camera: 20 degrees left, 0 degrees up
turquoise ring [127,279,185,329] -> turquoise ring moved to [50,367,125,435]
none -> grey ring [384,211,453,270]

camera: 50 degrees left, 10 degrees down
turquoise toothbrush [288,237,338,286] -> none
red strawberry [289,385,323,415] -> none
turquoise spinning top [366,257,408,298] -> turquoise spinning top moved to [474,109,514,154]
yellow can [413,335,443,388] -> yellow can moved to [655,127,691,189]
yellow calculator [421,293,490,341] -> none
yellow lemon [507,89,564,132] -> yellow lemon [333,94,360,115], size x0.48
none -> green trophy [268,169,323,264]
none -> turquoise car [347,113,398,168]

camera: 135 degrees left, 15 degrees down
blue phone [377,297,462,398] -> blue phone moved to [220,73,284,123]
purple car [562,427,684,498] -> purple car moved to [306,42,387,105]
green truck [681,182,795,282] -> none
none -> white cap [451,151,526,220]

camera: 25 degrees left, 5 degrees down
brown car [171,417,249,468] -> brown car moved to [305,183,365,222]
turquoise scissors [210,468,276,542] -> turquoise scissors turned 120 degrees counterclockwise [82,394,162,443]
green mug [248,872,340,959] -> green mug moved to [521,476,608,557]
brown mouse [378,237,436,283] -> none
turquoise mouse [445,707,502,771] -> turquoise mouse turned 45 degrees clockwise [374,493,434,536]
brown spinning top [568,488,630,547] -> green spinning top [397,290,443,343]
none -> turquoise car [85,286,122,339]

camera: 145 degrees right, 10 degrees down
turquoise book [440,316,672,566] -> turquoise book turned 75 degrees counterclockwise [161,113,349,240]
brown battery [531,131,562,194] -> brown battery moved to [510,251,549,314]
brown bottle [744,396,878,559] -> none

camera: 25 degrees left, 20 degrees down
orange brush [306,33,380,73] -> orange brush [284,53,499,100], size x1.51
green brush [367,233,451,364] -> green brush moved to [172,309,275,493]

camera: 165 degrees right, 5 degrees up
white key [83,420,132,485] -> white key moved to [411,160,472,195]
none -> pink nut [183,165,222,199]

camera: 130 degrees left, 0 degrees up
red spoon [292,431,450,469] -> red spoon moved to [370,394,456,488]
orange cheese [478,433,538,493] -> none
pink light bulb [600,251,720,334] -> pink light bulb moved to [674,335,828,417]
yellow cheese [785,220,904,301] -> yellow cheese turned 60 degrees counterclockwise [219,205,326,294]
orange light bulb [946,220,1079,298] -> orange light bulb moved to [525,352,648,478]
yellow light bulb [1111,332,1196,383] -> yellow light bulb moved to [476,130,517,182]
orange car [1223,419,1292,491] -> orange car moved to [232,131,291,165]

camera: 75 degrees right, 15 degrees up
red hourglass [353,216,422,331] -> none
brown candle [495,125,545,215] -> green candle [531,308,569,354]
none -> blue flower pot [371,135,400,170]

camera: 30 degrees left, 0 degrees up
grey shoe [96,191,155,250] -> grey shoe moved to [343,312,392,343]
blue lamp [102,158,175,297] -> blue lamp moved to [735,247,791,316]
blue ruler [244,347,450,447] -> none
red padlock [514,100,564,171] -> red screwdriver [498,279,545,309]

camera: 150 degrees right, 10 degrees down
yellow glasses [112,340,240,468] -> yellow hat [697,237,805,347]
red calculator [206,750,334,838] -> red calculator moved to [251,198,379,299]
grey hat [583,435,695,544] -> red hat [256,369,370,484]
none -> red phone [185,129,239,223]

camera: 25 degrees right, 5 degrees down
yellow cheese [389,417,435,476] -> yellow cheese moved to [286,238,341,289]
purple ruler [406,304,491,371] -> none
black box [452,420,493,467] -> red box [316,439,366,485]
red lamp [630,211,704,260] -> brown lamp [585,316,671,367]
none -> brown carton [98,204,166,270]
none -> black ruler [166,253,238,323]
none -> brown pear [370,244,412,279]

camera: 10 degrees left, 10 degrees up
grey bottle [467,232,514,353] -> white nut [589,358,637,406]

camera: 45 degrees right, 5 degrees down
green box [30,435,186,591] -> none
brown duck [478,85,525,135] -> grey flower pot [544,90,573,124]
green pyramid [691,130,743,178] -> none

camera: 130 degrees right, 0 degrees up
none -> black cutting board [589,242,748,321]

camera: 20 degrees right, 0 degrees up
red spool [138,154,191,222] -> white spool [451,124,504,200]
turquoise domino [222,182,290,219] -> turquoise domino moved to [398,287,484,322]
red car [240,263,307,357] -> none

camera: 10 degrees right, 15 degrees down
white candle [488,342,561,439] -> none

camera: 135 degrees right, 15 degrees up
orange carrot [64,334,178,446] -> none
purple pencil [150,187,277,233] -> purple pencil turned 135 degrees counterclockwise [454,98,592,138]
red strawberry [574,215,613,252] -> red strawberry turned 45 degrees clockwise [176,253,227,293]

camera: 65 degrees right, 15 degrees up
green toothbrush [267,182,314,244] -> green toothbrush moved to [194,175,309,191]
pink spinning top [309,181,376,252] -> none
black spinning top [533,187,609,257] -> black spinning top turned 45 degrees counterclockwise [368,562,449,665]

### Exercise goal
Could you repeat exactly the lines in the listing above from the one with "blue lamp [102,158,175,297]" down to the one with "grey bottle [467,232,514,353]"? Include both of those lines.

### Answer to the exercise
blue lamp [102,158,175,297] -> blue lamp moved to [735,247,791,316]
blue ruler [244,347,450,447] -> none
red padlock [514,100,564,171] -> red screwdriver [498,279,545,309]

camera: 150 degrees right, 10 degrees down
yellow glasses [112,340,240,468] -> yellow hat [697,237,805,347]
red calculator [206,750,334,838] -> red calculator moved to [251,198,379,299]
grey hat [583,435,695,544] -> red hat [256,369,370,484]
none -> red phone [185,129,239,223]

camera: 25 degrees right, 5 degrees down
yellow cheese [389,417,435,476] -> yellow cheese moved to [286,238,341,289]
purple ruler [406,304,491,371] -> none
black box [452,420,493,467] -> red box [316,439,366,485]
red lamp [630,211,704,260] -> brown lamp [585,316,671,367]
none -> brown carton [98,204,166,270]
none -> black ruler [166,253,238,323]
none -> brown pear [370,244,412,279]

camera: 10 degrees left, 10 degrees up
grey bottle [467,232,514,353] -> white nut [589,358,637,406]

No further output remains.